* What the task requires
An exact reproduction of the data below is expected, free of images.

* Records shown
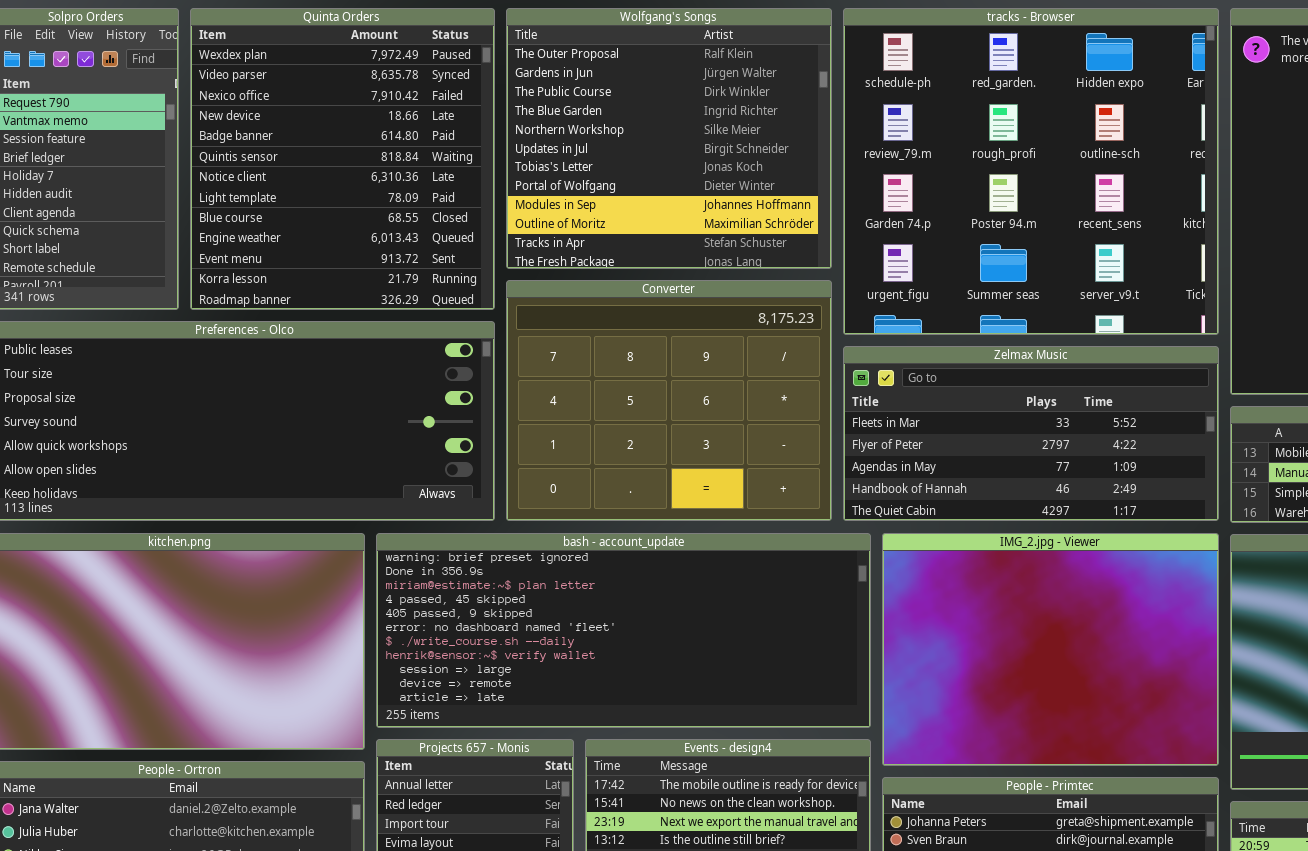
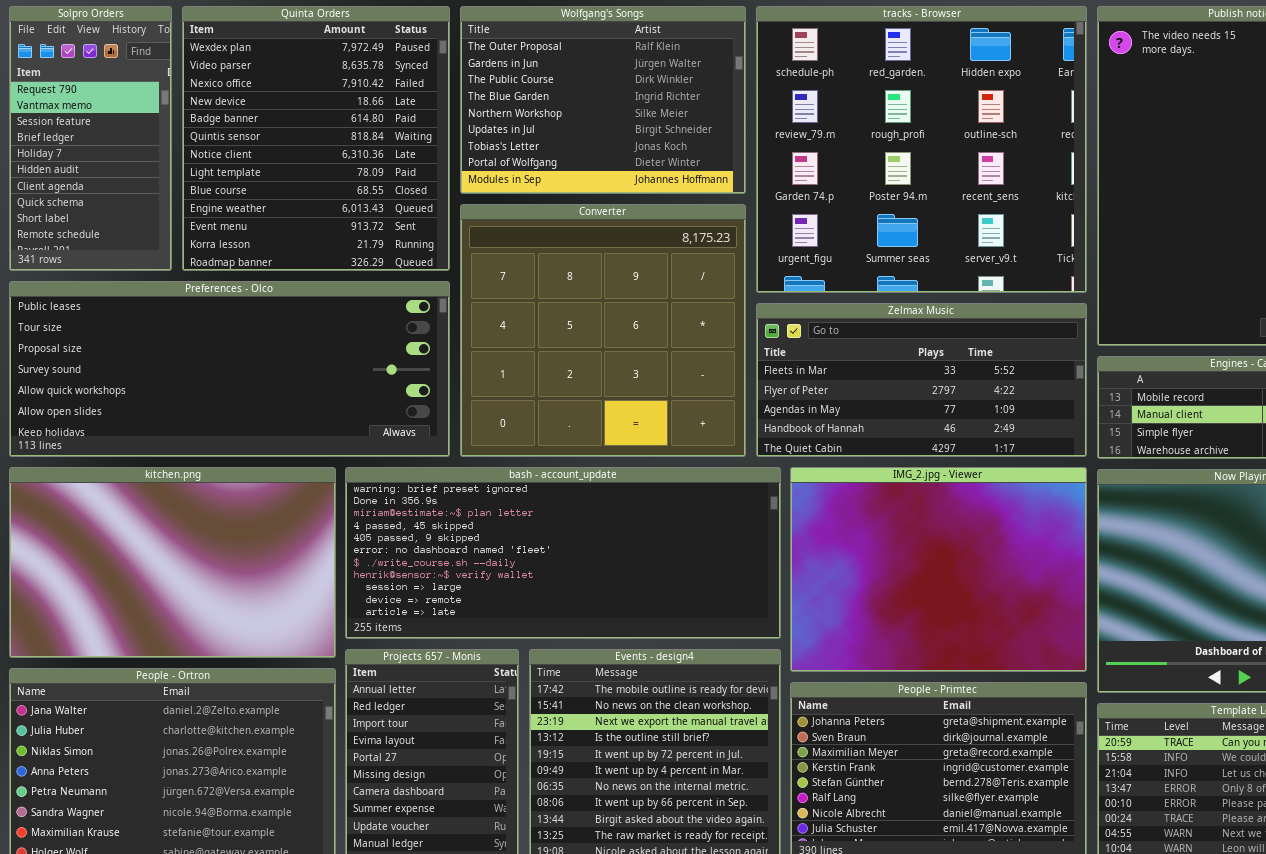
Wolfgang's Songs: [506,8,832,269] -> [460,6,746,194], resized
Converter: [506,280,832,521] -> [460,204,746,457], resized

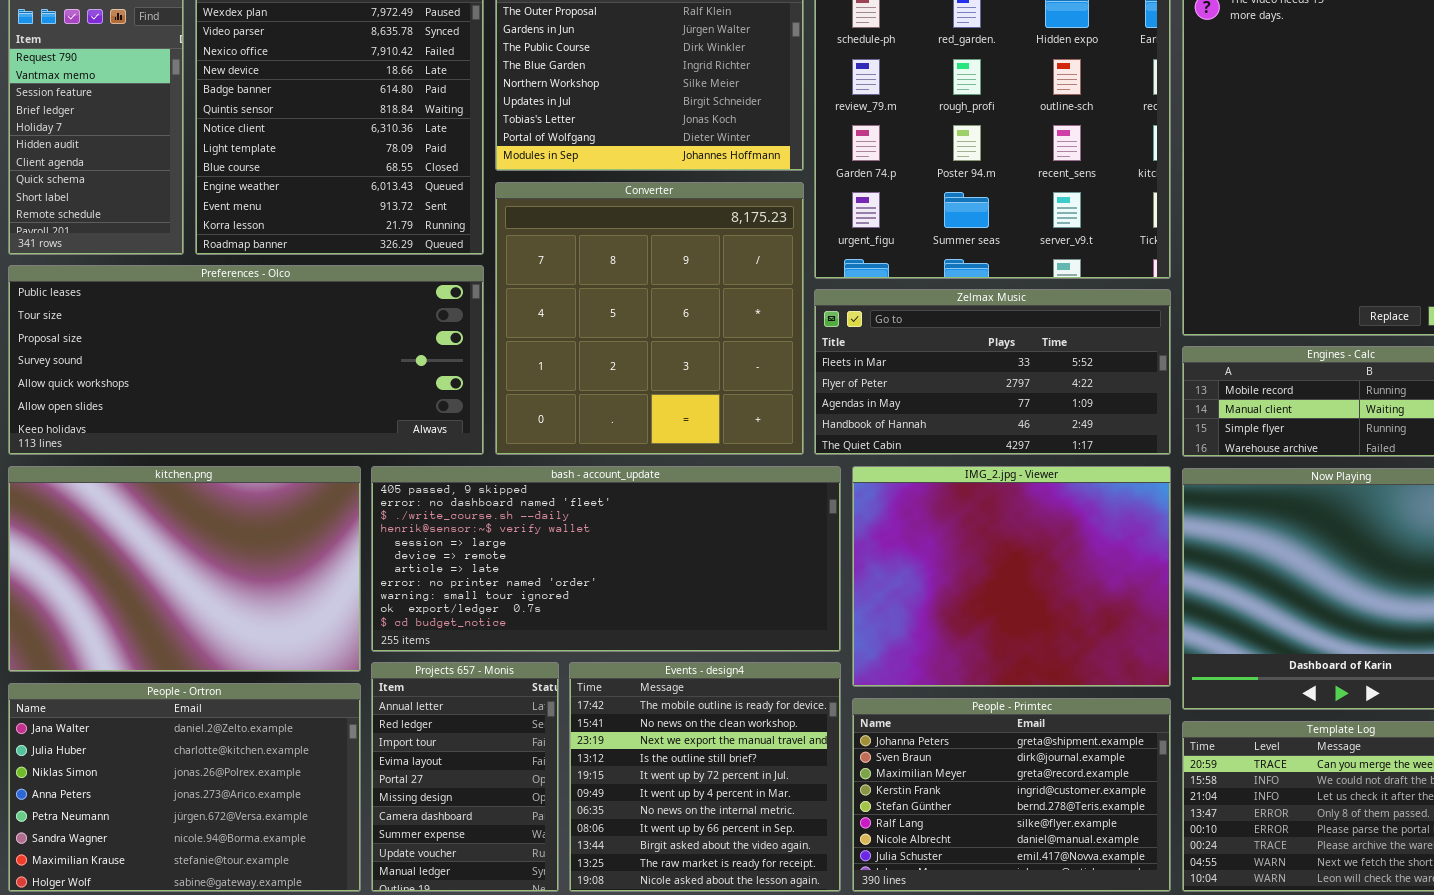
bash - account_update: [345,467,781,639] -> [371,466,841,652], scrolled down 4 rows

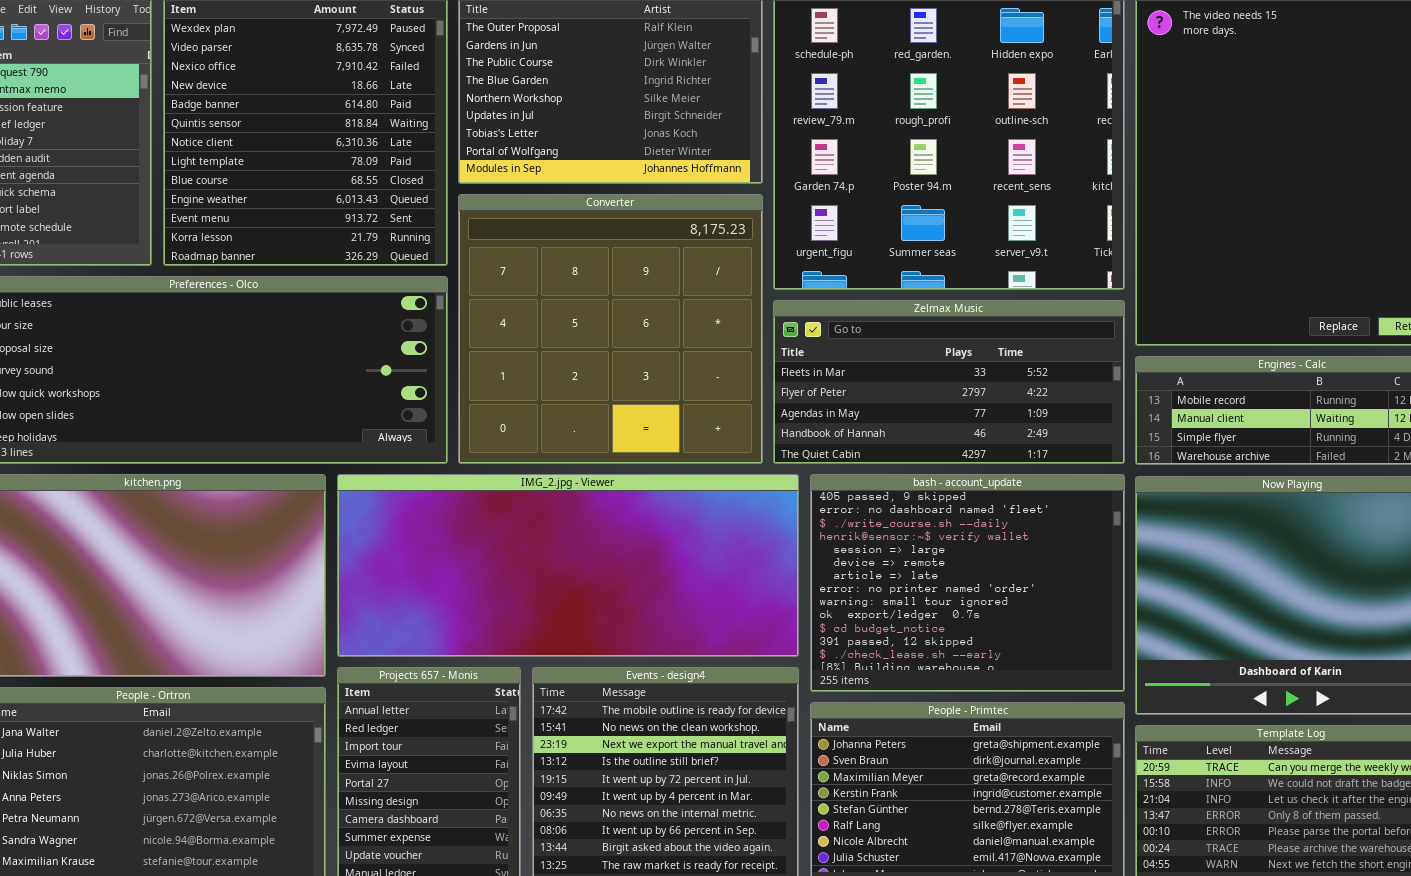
bash - account_update: [371,466,841,652] -> [810,474,1125,692], moved, resized
IMG_2.jpg - Viewer: [852,466,1171,687] -> [337,474,799,657], moved, resized

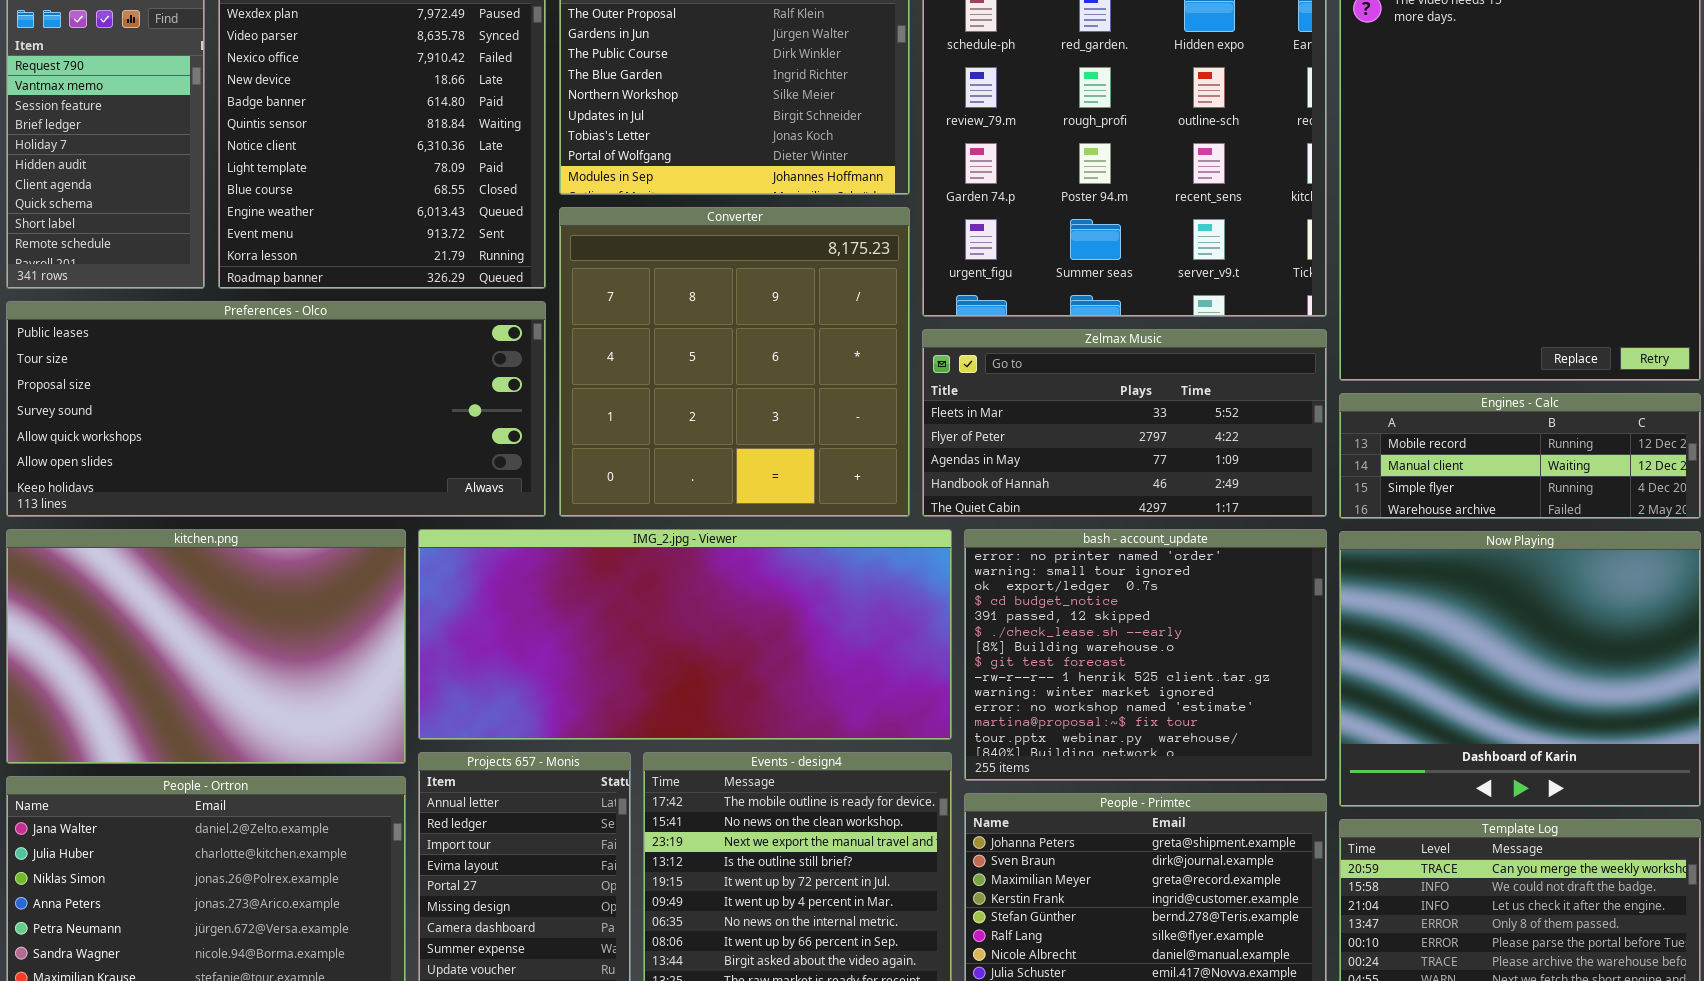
bash - account_update: [810,474,1125,692] -> [964,529,1327,781], scrolled down 7 rows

* Answer to this problem
Wolfgang's Songs: [506,8,832,269] -> [460,6,746,194], resized
Converter: [506,280,832,521] -> [460,204,746,457], resized

bash - account_update: [345,467,781,639] -> [371,466,841,652], scrolled down 4 rows

bash - account_update: [371,466,841,652] -> [810,474,1125,692], moved, resized
IMG_2.jpg - Viewer: [852,466,1171,687] -> [337,474,799,657], moved, resized

bash - account_update: [810,474,1125,692] -> [964,529,1327,781], scrolled down 7 rows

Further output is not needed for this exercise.